● **DATASET EXCERPTS**
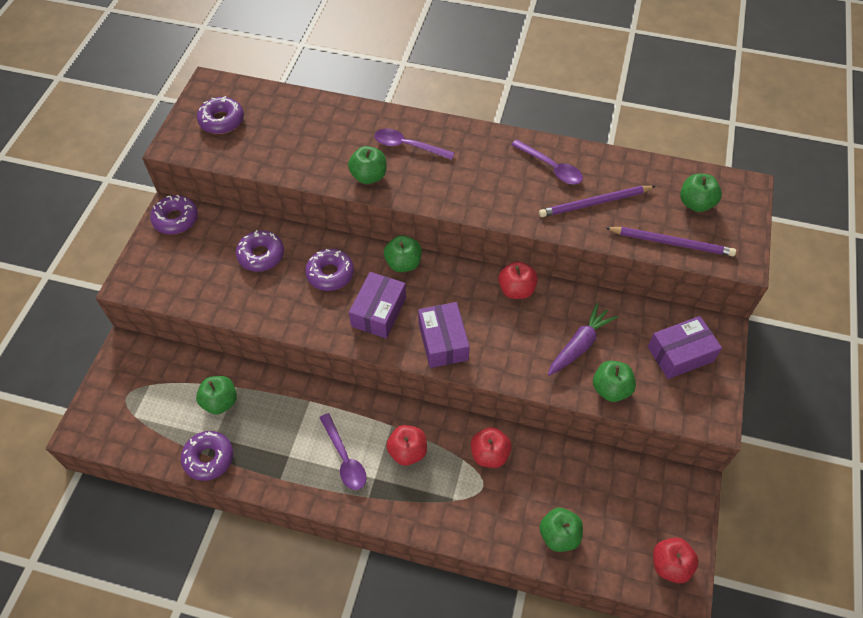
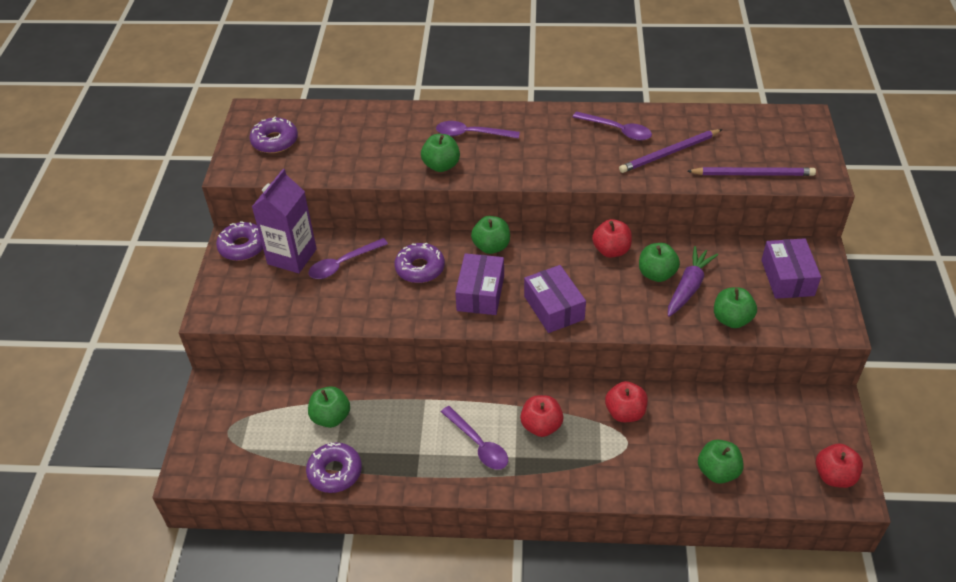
camera: 10 degrees left, 10 degrees down
purple donut [236,230,284,272] -> purple spoon [308,238,388,279]
purple box [648,316,722,379] -> purple box turned 60 degrees counterclockwise [761,238,821,299]
green apple [680,173,722,212] -> green apple moved to [639,243,680,282]
none -> purple carton [252,169,317,273]

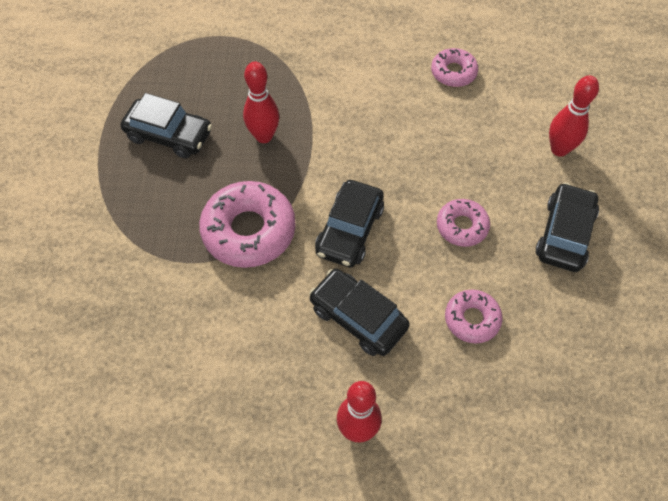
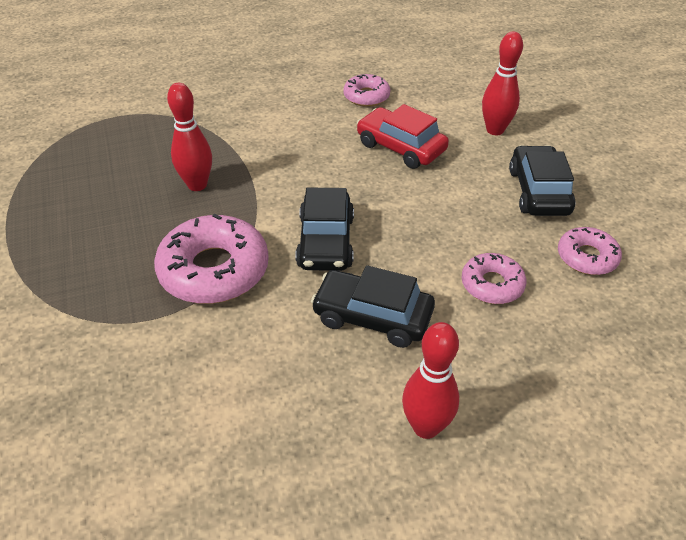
camera: 20 degrees left, 15 degrees down
black car [121,93,212,159] -> none
pink donut [437,199,490,247] -> pink donut moved to [558,227,622,275]
none -> red car [357,104,449,169]

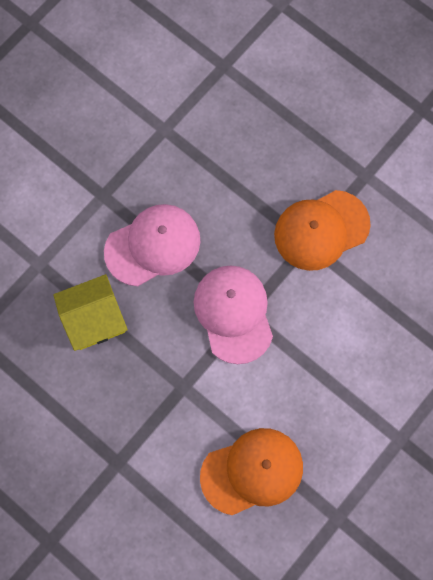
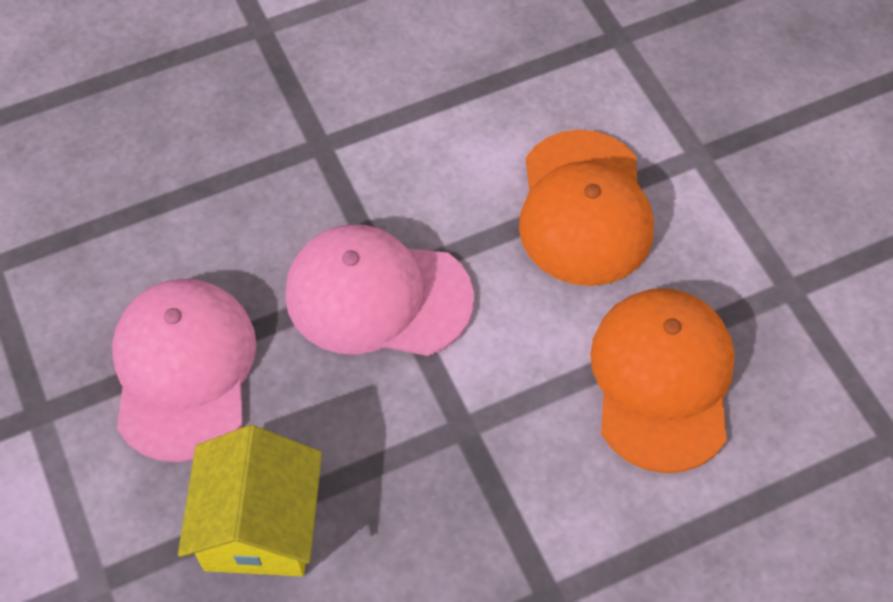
camera: 65 degrees left, 15 degrees down
orange cap [274,190,371,271] -> orange cap moved to [519,130,654,286]

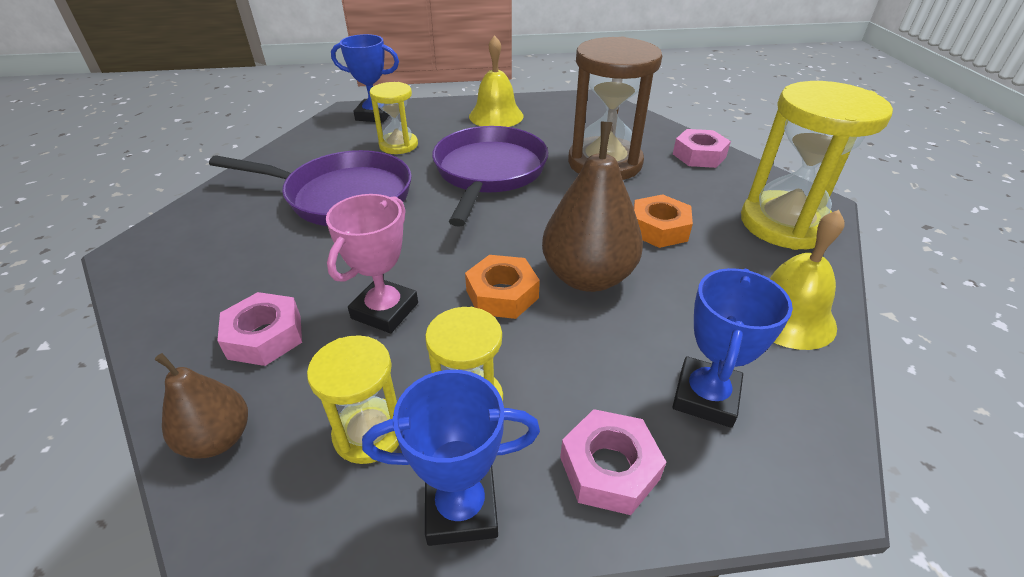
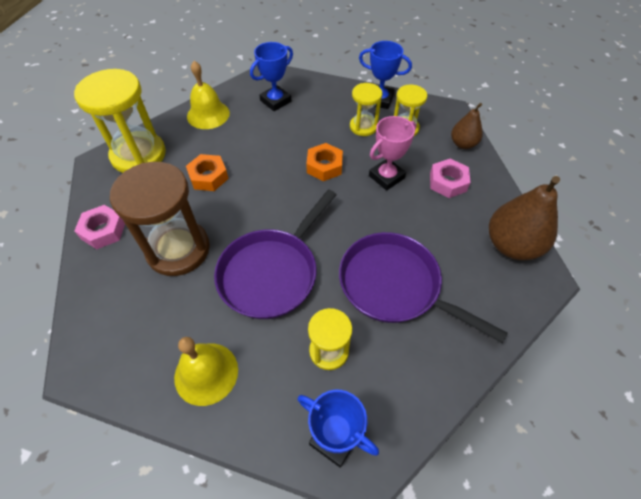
camera: 155 degrees left, 15 degrees up
brown pear [542,121,643,292] -> brown pear moved to [489,176,560,260]
pink nut [560,409,666,515] -> none

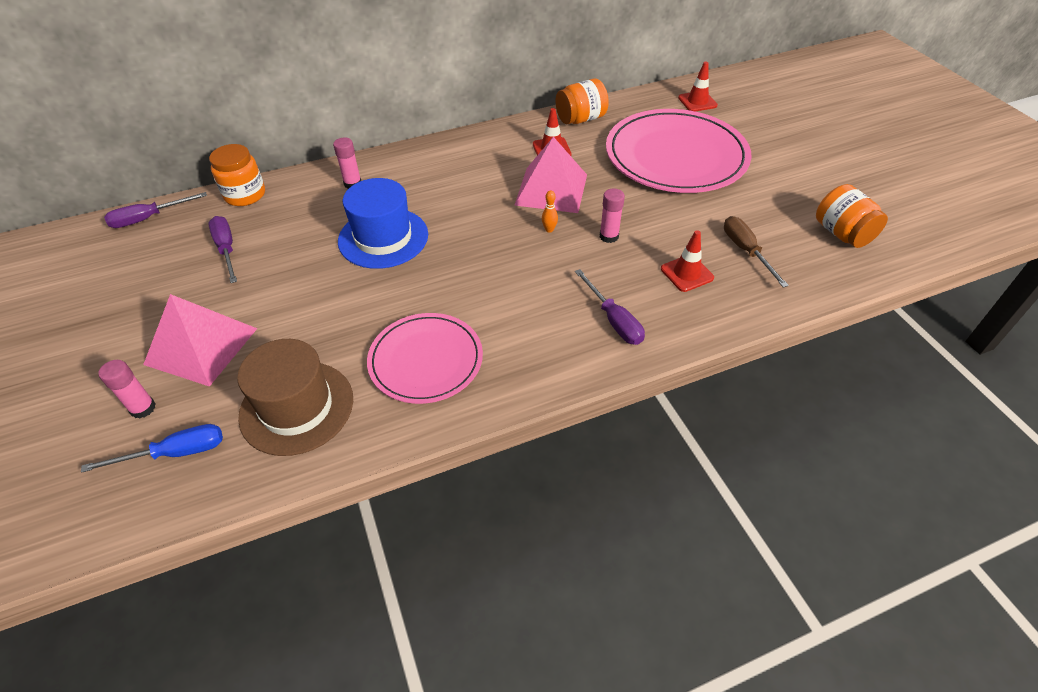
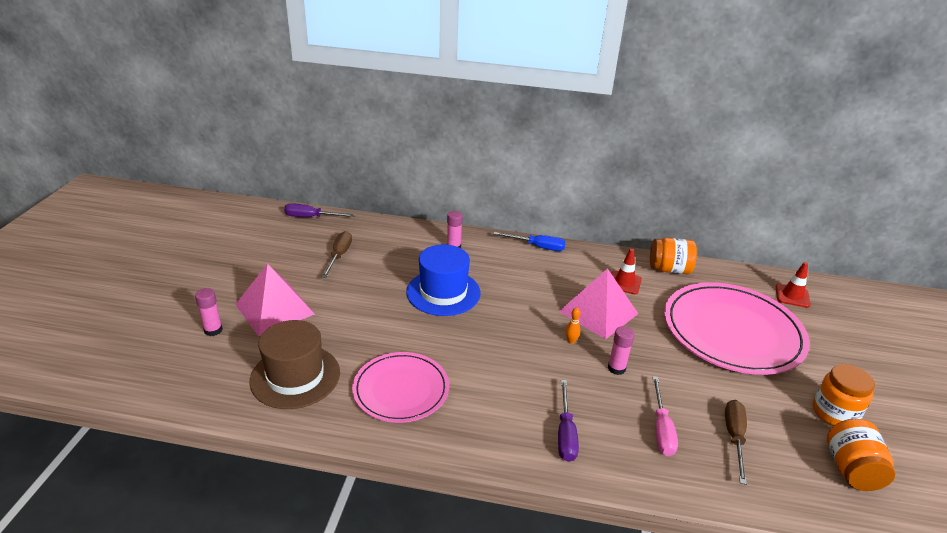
camera: 30 degrees right, 15 degrees down
blue screwdriver [81,424,223,473] -> blue screwdriver moved to [493,232,566,251]
purple screwdriver [208,216,237,283] -> brown screwdriver [321,231,352,278]
orange jar [209,144,265,206] -> orange jar moved to [813,364,875,426]
red traffic cone [661,230,714,292] -> pink screwdriver [652,376,678,456]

● **TRY IT**
A line belongs in the answer if it contains the word "none"; please copy each such line from the material.

● **TASK SOLUTION**
none -> purple carton [252,169,317,273]
black car [121,93,212,159] -> none
none -> red car [357,104,449,169]
pink nut [560,409,666,515] -> none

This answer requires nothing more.